**Shape transformation data:**
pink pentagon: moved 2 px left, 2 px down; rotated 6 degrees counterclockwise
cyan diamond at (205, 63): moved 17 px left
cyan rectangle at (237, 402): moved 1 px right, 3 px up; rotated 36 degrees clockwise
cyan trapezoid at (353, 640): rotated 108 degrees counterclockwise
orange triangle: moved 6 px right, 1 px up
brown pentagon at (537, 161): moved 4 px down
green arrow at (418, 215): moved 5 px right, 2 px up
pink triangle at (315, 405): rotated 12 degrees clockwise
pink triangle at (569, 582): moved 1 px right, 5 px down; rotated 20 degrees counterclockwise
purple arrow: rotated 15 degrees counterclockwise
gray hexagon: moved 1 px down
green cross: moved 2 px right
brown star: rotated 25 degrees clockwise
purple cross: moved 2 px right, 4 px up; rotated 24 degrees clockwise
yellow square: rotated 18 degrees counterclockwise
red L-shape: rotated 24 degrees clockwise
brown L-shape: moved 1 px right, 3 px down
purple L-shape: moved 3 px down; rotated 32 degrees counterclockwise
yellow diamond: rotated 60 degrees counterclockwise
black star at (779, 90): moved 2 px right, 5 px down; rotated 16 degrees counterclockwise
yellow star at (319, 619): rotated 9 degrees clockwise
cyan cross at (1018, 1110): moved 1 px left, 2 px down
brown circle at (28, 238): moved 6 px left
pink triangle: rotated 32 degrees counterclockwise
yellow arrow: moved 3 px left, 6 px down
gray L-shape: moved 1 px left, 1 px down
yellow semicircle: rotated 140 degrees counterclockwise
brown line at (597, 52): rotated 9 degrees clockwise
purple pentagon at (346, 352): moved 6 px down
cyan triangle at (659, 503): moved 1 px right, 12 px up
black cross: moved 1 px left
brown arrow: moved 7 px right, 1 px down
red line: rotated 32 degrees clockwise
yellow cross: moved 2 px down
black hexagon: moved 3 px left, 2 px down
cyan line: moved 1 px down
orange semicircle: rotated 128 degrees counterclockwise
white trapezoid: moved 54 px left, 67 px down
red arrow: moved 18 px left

**Task prompt:**
A faithful, word-for-word copy of the data is the expected answer.

**Response area:**
pink pentagon: moved 2 px left, 2 px down; rotated 6 degrees counterclockwise
cyan diamond at (205, 63): moved 17 px left
cyan rectangle at (237, 402): moved 1 px right, 3 px up; rotated 36 degrees clockwise
cyan trapezoid at (353, 640): rotated 108 degrees counterclockwise
orange triangle: moved 6 px right, 1 px up
brown pentagon at (537, 161): moved 4 px down
green arrow at (418, 215): moved 5 px right, 2 px up
pink triangle at (315, 405): rotated 12 degrees clockwise
pink triangle at (569, 582): moved 1 px right, 5 px down; rotated 20 degrees counterclockwise
purple arrow: rotated 15 degrees counterclockwise
gray hexagon: moved 1 px down
green cross: moved 2 px right
brown star: rotated 25 degrees clockwise
purple cross: moved 2 px right, 4 px up; rotated 24 degrees clockwise
yellow square: rotated 18 degrees counterclockwise
red L-shape: rotated 24 degrees clockwise
brown L-shape: moved 1 px right, 3 px down
purple L-shape: moved 3 px down; rotated 32 degrees counterclockwise
yellow diamond: rotated 60 degrees counterclockwise
black star at (779, 90): moved 2 px right, 5 px down; rotated 16 degrees counterclockwise
yellow star at (319, 619): rotated 9 degrees clockwise
cyan cross at (1018, 1110): moved 1 px left, 2 px down
brown circle at (28, 238): moved 6 px left
pink triangle: rotated 32 degrees counterclockwise
yellow arrow: moved 3 px left, 6 px down
gray L-shape: moved 1 px left, 1 px down
yellow semicircle: rotated 140 degrees counterclockwise
brown line at (597, 52): rotated 9 degrees clockwise
purple pentagon at (346, 352): moved 6 px down
cyan triangle at (659, 503): moved 1 px right, 12 px up
black cross: moved 1 px left
brown arrow: moved 7 px right, 1 px down
red line: rotated 32 degrees clockwise
yellow cross: moved 2 px down
black hexagon: moved 3 px left, 2 px down
cyan line: moved 1 px down
orange semicircle: rotated 128 degrees counterclockwise
white trapezoid: moved 54 px left, 67 px down
red arrow: moved 18 px left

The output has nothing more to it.